- **WHAT TO DO**: Below are records to give again exactly; omit each image they contain.
(AVAILABLE DATA begins)
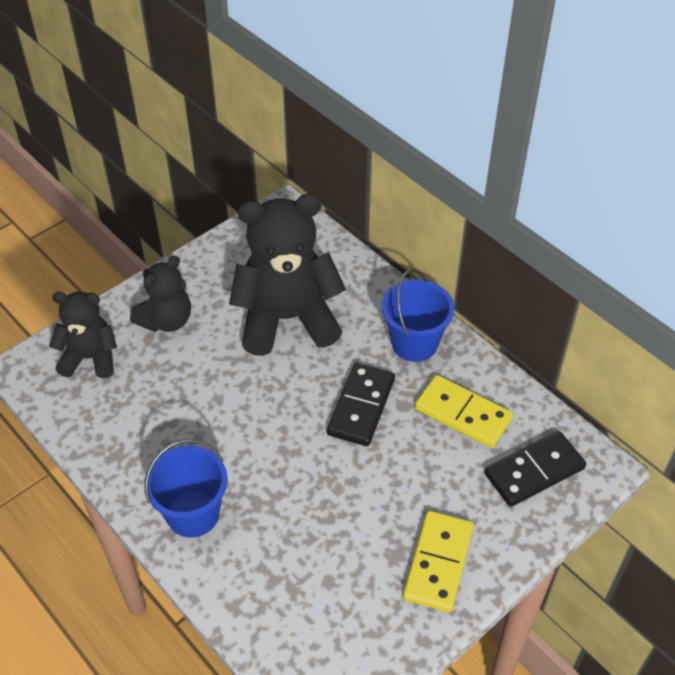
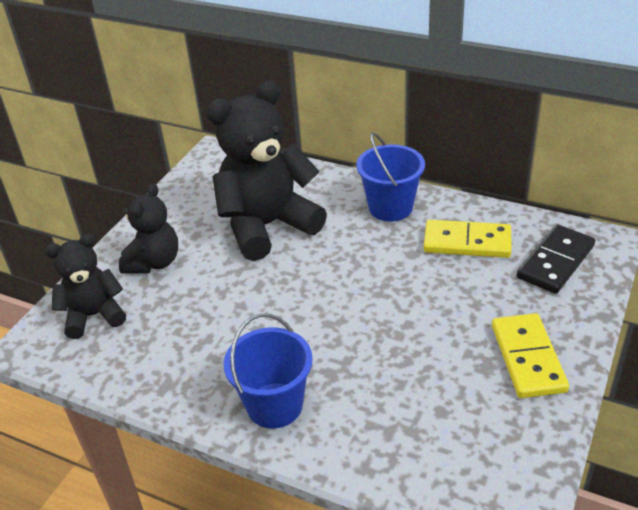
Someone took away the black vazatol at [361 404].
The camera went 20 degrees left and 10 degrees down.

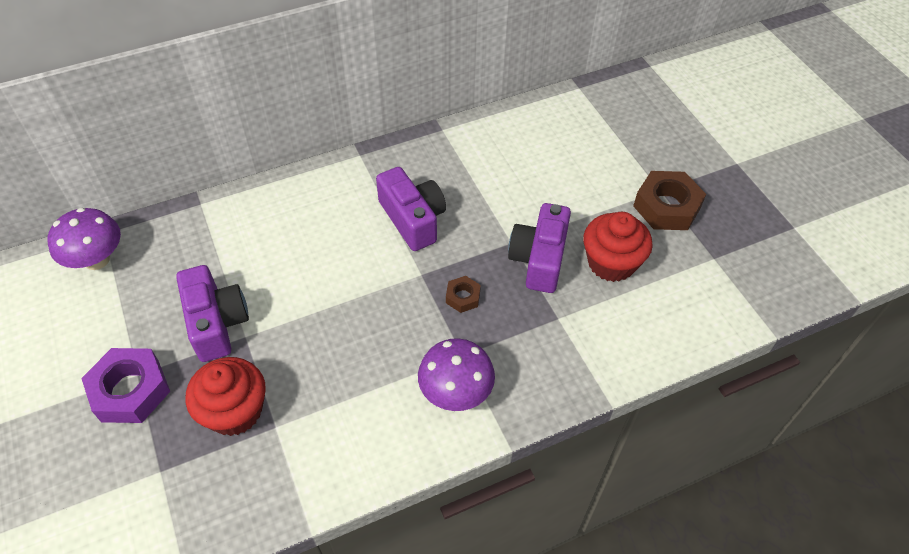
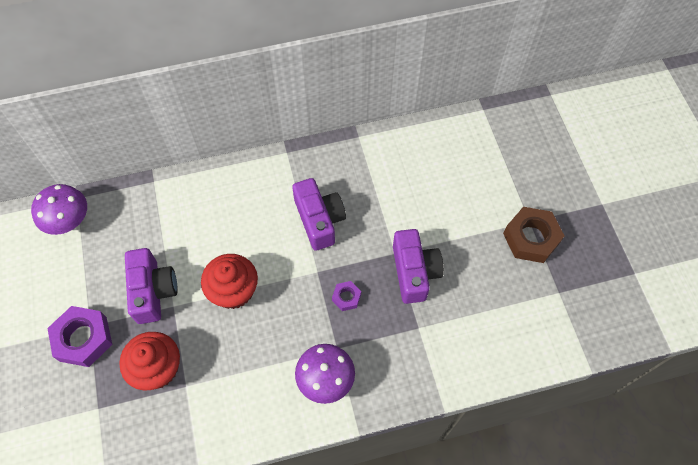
Someone carried the red pebirikol from [618 247] to [229 281].
Someone repainted the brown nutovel at [463 294], which became the purple nutovel at [346 296].
Someone rotated the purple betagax at [539 248] by 150 degrees clockwise.
The camera went 10 degrees right and 10 degrees up.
(AVAILABLE DATA ends)
- **THE ANSWER**:
Someone took away the black vazatol at [361 404].
The camera went 20 degrees left and 10 degrees down.

Someone carried the red pebirikol from [618 247] to [229 281].
Someone repainted the brown nutovel at [463 294], which became the purple nutovel at [346 296].
Someone rotated the purple betagax at [539 248] by 150 degrees clockwise.
The camera went 10 degrees right and 10 degrees up.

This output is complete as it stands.